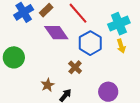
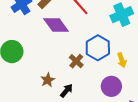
blue hexagon: (90, 43) -> (98, 48), moved
yellow arrow: (121, 46) -> (122, 60), moved

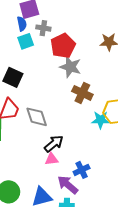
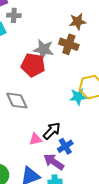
red pentagon: (63, 46) -> (33, 65), moved, turned -30
brown cross: (82, 93) -> (69, 44), moved
black arrow: (54, 144) -> (52, 131), moved

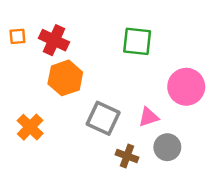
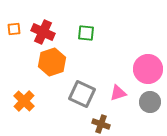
green square: (137, 41) -> (86, 33), moved, size x0.7
gray circle: (167, 147) -> (150, 102), moved

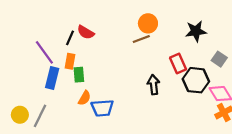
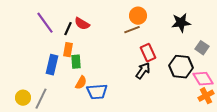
purple line: (44, 52) -> (45, 23), moved
red rectangle: (178, 64) -> (148, 53), moved
black arrow: (154, 85) -> (143, 71), turned 42

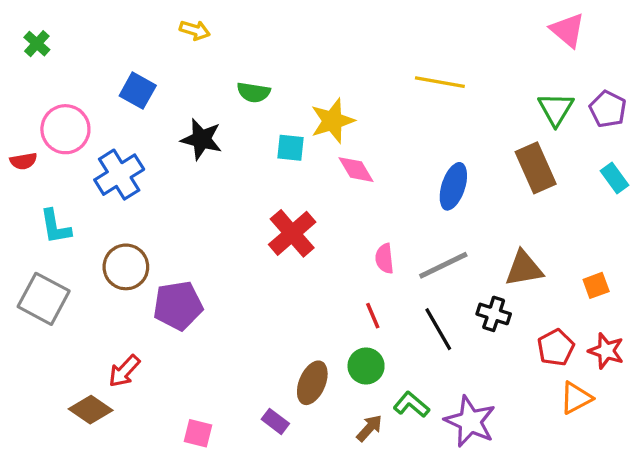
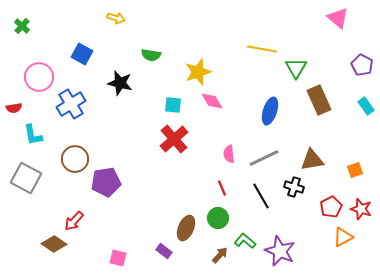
green triangle: (556, 109) -> (296, 68), moved
cyan square: (290, 148) -> (173, 105), moved
red semicircle: (23, 161) -> (14, 108), moved

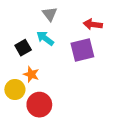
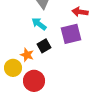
black square: (23, 48) -> (44, 46), moved

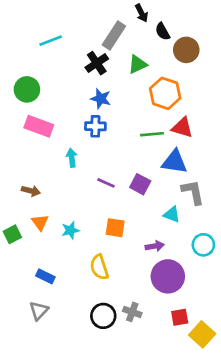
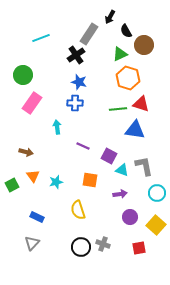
black arrow: (141, 13) -> (110, 17), turned 56
green triangle: (138, 64) -> (120, 54), moved
pink rectangle: (39, 126) -> (32, 103), turned -75
purple square: (140, 184) -> (109, 156), moved
gray L-shape: (193, 192) -> (144, 166), moved
cyan triangle: (172, 215) -> (122, 170), moved
purple circle: (168, 276) -> (130, 217), size x0.6
yellow square: (202, 334) -> (156, 225), moved

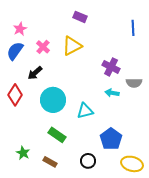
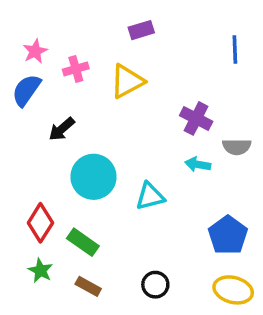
purple rectangle: (80, 17) -> (141, 30), turned -40
pink cross: (43, 47) -> (76, 69), moved, turned 32
red diamond: (15, 95) -> (40, 223), moved
green rectangle: (57, 135) -> (83, 242), moved
blue pentagon: (111, 139) -> (228, 235), moved

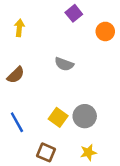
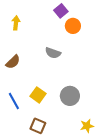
orange circle: (105, 31) -> (73, 26), moved
yellow square: (58, 117) -> (38, 95), moved
yellow star: (88, 152) -> (87, 126), moved

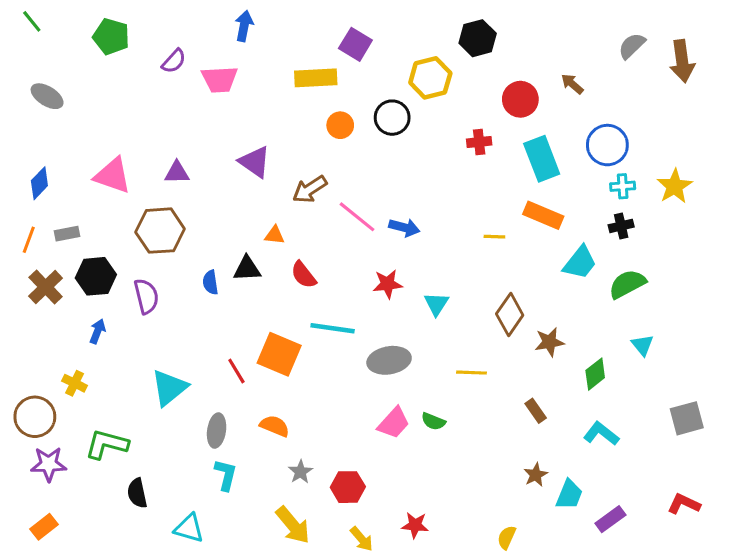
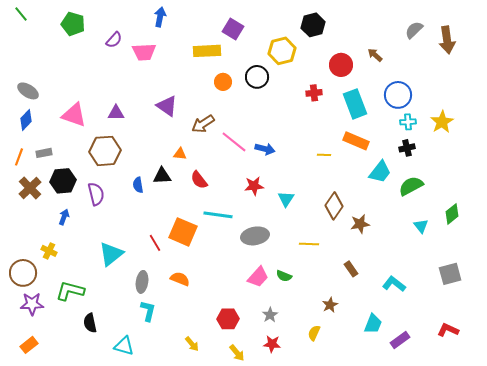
gray ellipse: (47, 96) -> (28, 91), moved
green diamond: (595, 374) -> (452, 214), moved
gray star: (301, 472) -> (270, 315), moved
brown star: (536, 475) -> (330, 305), moved
yellow arrow: (293, 525) -> (192, 344), size x0.6
yellow semicircle: (507, 537) -> (314, 333), moved

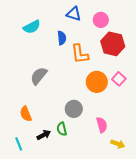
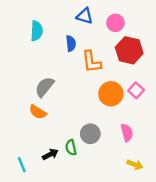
cyan semicircle: (32, 27) -> (37, 31), turned -60
gray circle: (74, 109) -> (90, 134), moved
orange semicircle: (26, 114) -> (38, 112), moved, turned -35
pink semicircle: (102, 125) -> (127, 133), moved

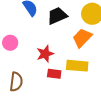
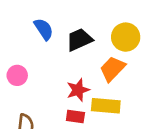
red star: (45, 54) -> (78, 90), moved

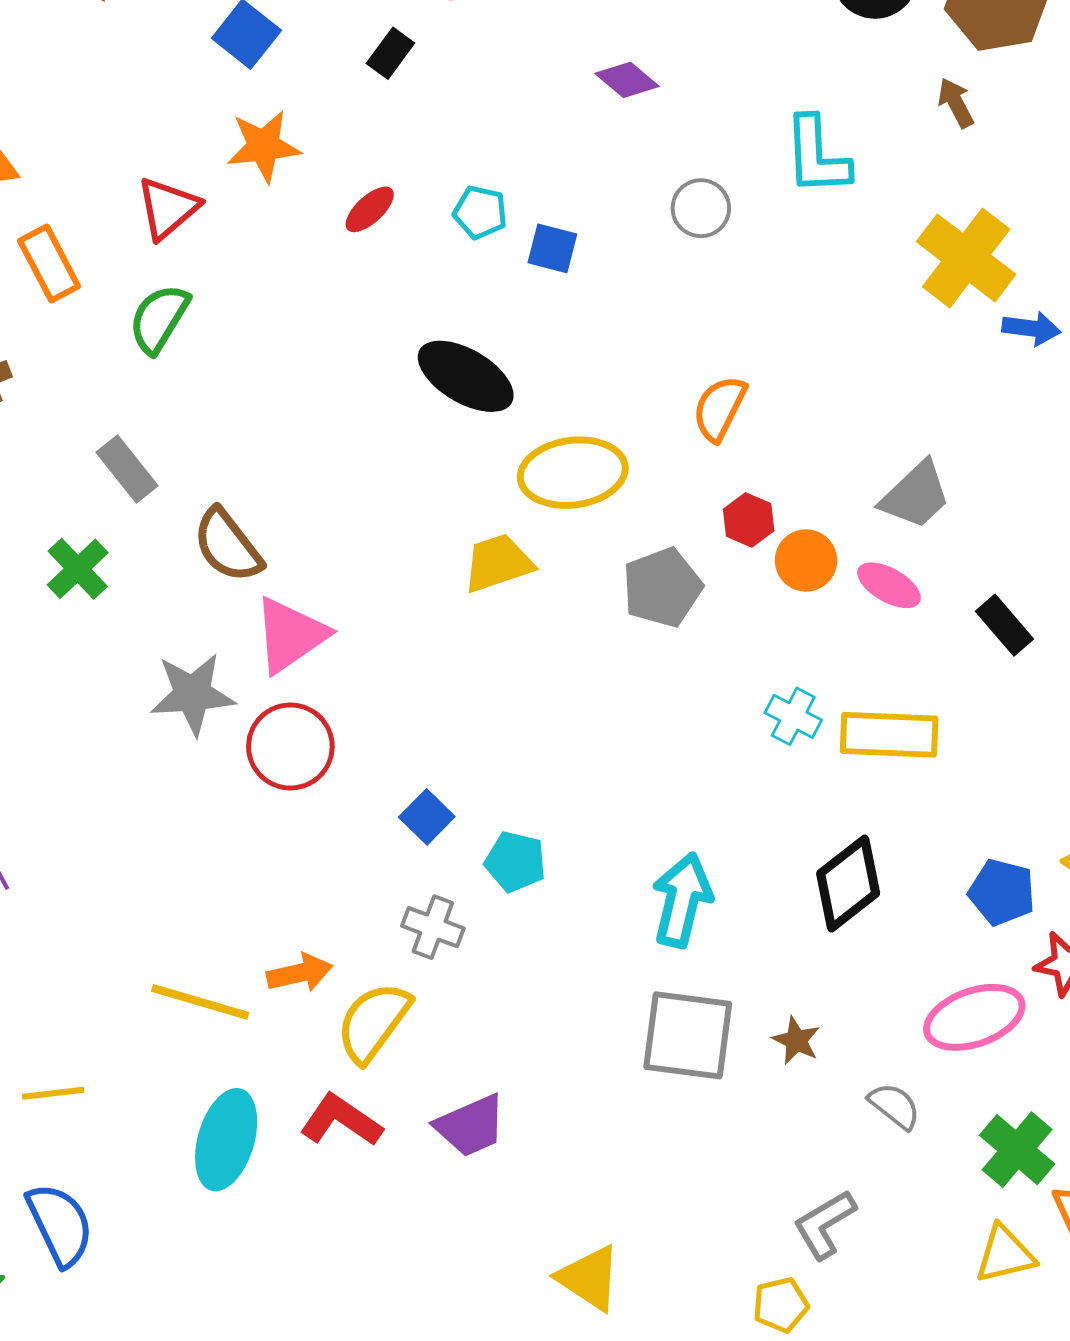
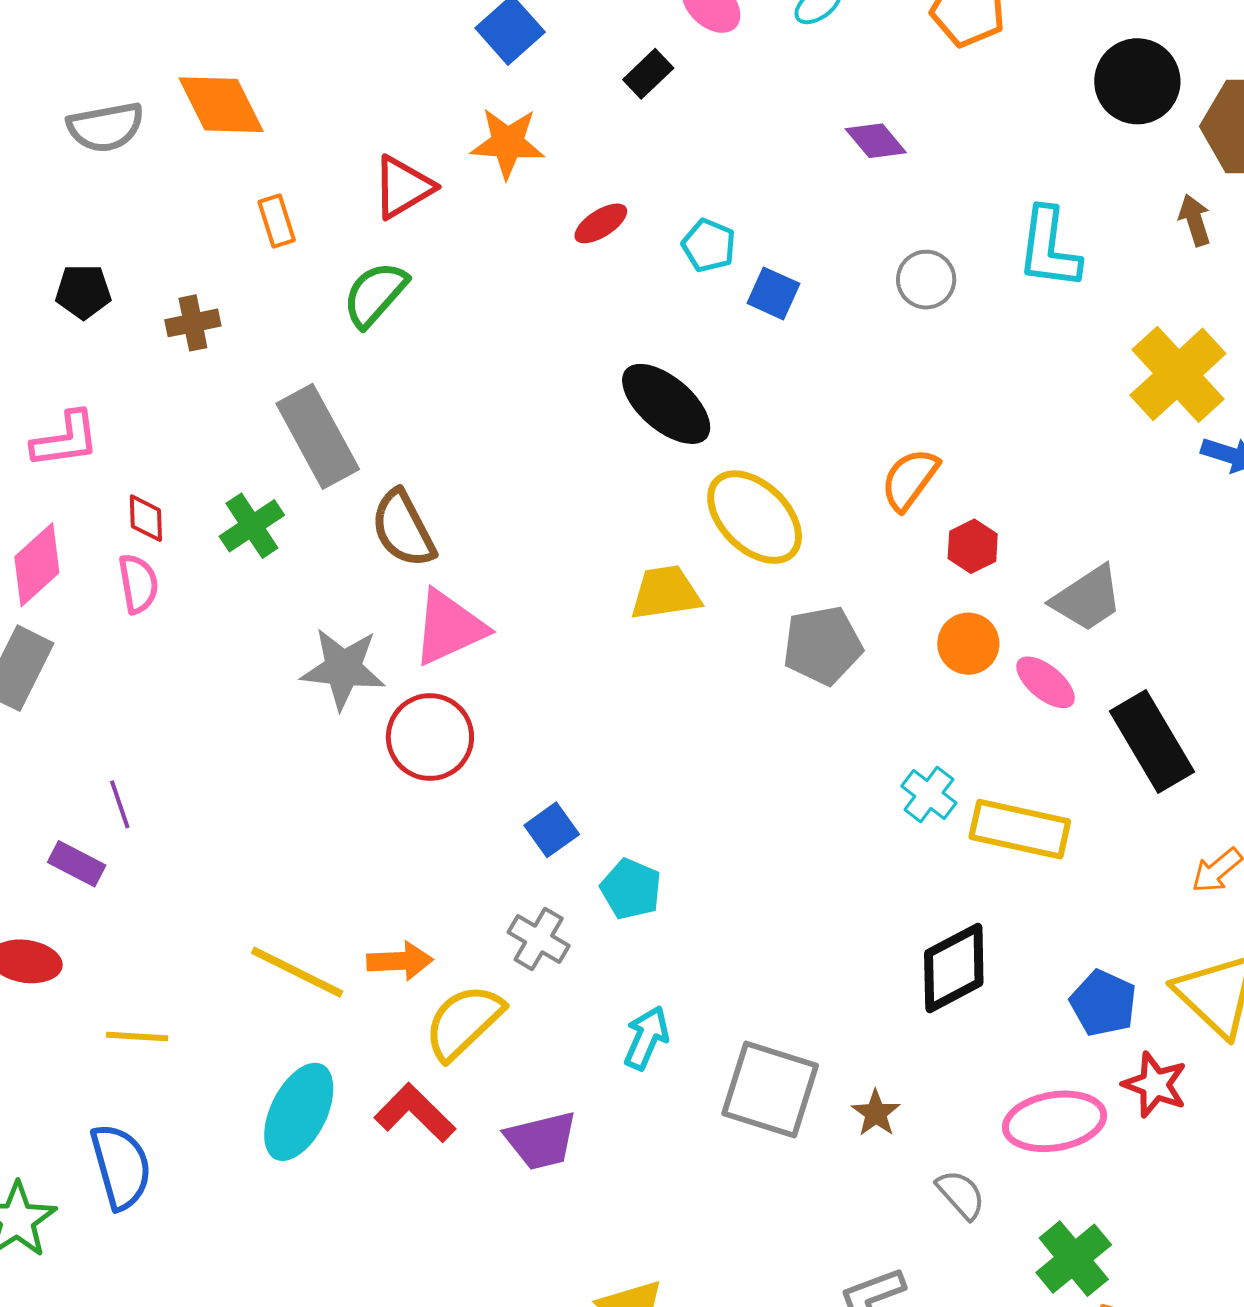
orange rectangle: (49, 263) -> (277, 221), size x0.7
gray rectangle: (127, 469) -> (318, 436), size x1.5
yellow ellipse: (573, 473) -> (755, 517), turned 42
red hexagon: (749, 520) -> (973, 546), moved
black rectangle: (1004, 625) -> (1152, 742), size x1.6
cyan arrow: (682, 900) -> (646, 1038), moved, size x0.7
--- --- ---
▸ Work instruction
A count alone is required. How many lines in the entries contain the string "rectangle"?

▸ Exercise solution
7